(Before-and-after object lists)

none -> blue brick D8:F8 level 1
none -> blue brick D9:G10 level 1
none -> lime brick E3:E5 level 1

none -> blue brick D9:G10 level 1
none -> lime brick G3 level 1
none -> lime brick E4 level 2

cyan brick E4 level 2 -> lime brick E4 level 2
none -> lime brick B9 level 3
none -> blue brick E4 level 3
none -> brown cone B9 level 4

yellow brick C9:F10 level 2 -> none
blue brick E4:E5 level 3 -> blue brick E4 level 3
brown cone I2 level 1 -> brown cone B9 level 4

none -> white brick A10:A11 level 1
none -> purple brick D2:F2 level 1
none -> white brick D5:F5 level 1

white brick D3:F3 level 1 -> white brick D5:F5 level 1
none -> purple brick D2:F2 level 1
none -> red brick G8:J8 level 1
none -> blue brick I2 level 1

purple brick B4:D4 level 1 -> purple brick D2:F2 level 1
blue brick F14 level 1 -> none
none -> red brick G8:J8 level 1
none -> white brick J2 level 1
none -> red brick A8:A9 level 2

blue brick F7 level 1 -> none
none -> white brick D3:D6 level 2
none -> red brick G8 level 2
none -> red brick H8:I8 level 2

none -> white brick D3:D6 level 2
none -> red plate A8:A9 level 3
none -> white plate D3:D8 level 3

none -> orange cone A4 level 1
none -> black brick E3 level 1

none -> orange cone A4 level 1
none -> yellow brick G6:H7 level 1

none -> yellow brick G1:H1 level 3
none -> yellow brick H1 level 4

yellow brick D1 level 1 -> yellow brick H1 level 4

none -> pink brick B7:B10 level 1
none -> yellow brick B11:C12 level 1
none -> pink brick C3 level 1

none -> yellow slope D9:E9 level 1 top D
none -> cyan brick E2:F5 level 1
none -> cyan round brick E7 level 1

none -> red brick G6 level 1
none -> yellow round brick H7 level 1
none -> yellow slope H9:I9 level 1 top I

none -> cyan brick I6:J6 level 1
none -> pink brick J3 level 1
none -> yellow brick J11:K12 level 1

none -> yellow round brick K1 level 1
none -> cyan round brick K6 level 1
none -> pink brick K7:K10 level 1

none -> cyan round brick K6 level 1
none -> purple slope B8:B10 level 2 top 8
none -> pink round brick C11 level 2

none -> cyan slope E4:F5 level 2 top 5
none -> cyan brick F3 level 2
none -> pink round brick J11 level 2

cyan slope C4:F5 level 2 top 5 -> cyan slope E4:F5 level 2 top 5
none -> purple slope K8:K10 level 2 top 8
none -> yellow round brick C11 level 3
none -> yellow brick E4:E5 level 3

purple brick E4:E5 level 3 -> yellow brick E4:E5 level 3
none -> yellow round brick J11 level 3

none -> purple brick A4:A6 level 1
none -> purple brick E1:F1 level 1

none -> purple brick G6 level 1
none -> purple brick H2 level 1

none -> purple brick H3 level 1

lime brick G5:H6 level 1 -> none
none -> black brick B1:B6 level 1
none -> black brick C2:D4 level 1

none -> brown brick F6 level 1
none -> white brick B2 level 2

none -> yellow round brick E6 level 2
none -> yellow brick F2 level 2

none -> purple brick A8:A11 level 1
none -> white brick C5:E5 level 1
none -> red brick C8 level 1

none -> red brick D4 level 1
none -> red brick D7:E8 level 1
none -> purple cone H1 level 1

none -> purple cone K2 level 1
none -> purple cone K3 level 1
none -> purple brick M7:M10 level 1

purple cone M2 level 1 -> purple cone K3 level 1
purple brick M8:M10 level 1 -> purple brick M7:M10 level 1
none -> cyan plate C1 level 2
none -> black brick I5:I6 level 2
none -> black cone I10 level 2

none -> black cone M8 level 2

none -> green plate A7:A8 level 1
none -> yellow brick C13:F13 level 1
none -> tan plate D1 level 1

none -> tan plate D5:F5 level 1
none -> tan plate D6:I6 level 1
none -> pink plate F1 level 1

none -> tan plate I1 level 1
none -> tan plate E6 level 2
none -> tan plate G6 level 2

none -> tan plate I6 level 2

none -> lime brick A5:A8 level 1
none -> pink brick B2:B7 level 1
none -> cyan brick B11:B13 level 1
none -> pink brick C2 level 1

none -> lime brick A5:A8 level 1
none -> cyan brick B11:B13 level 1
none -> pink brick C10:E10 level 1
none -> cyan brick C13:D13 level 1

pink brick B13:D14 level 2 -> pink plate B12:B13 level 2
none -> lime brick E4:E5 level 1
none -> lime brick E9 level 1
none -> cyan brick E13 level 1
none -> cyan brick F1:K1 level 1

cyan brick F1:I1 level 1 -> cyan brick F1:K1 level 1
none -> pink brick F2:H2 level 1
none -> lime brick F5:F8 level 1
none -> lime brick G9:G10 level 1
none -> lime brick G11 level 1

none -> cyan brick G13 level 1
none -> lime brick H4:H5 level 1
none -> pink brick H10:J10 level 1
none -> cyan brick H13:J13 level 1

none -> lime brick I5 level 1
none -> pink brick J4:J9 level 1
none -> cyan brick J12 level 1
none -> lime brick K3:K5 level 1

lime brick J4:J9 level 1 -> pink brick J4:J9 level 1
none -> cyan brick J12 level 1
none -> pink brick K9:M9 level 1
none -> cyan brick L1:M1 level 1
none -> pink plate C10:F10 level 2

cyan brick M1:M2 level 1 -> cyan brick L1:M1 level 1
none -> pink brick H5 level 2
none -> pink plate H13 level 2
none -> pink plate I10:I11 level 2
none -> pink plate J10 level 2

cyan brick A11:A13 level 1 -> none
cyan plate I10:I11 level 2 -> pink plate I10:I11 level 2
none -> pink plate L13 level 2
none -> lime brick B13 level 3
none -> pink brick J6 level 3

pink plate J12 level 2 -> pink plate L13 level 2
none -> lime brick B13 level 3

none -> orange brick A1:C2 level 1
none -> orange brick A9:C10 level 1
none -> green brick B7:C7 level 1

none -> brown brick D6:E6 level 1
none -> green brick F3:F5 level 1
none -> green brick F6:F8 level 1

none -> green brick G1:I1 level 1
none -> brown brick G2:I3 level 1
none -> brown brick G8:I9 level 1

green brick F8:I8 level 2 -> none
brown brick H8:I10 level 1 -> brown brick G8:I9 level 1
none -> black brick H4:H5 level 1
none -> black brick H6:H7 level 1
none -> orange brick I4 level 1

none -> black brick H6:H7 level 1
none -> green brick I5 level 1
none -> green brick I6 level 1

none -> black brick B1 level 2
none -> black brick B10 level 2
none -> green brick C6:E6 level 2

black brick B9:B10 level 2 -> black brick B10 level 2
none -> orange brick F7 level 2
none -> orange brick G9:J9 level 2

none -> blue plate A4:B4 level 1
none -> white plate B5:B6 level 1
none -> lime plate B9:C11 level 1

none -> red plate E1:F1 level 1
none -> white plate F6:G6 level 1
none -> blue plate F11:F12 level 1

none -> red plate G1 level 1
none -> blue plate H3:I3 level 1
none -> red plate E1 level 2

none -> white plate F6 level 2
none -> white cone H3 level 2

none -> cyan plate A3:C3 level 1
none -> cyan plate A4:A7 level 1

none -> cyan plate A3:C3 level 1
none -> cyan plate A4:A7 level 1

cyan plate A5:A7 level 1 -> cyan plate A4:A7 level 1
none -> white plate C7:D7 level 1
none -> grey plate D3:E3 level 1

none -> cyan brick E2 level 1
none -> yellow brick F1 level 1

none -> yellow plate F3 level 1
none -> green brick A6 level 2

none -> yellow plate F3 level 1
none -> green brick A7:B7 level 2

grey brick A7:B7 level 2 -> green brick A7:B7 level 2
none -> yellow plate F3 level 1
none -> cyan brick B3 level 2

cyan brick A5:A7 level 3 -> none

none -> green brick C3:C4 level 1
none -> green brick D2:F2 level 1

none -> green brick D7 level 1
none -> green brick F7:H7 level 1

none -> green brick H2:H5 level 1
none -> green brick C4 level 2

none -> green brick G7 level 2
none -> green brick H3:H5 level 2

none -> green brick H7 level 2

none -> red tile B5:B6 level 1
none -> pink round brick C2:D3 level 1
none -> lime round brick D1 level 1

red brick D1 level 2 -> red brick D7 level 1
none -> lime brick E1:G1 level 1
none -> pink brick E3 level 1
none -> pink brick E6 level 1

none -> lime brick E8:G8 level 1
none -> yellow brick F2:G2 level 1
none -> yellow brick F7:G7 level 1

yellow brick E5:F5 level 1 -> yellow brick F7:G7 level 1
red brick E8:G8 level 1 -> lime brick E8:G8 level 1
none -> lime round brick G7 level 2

» **WORK TASK**
Given the records above, reproduce precisely and only the lines between the line holding "none -> grey plate D3:E3 level 1" and the line holding "none -> green brick F7:H7 level 1", inclusive.

» **FINAL ANSWER**
none -> grey plate D3:E3 level 1

none -> cyan brick E2 level 1
none -> yellow brick F1 level 1

none -> yellow plate F3 level 1
none -> green brick A6 level 2

none -> yellow plate F3 level 1
none -> green brick A7:B7 level 2

grey brick A7:B7 level 2 -> green brick A7:B7 level 2
none -> yellow plate F3 level 1
none -> cyan brick B3 level 2

cyan brick A5:A7 level 3 -> none

none -> green brick C3:C4 level 1
none -> green brick D2:F2 level 1

none -> green brick D7 level 1
none -> green brick F7:H7 level 1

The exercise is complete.